» What is needed
How many lines below contain the word "semicircle"? Answer with that number alone.

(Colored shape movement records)

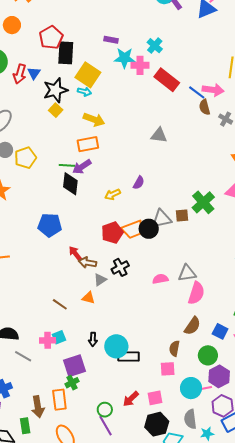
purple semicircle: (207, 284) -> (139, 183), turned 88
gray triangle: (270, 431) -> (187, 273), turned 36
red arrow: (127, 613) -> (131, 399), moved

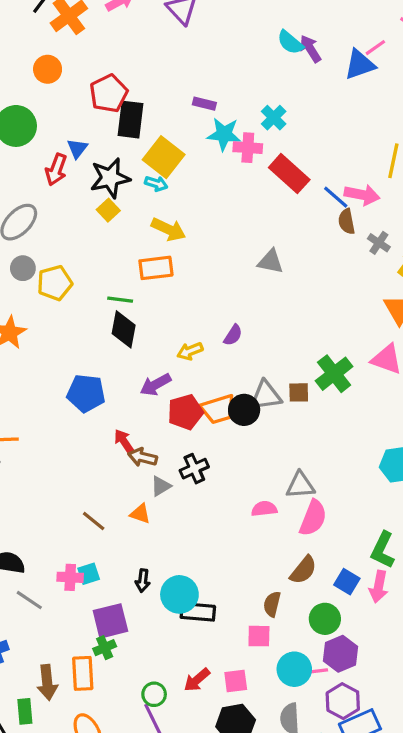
red arrow: (20, 74) -> (56, 170), moved
purple arrow: (82, 167) -> (156, 385), moved
pink semicircle: (160, 279) -> (264, 509), moved

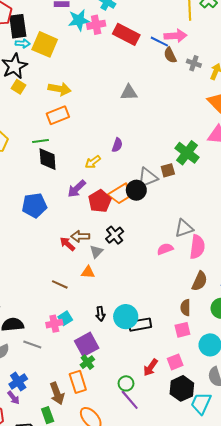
cyan arrow: (156, 184) -> (23, 43), moved
red arrow: (124, 441) -> (67, 244), moved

» Your solution
2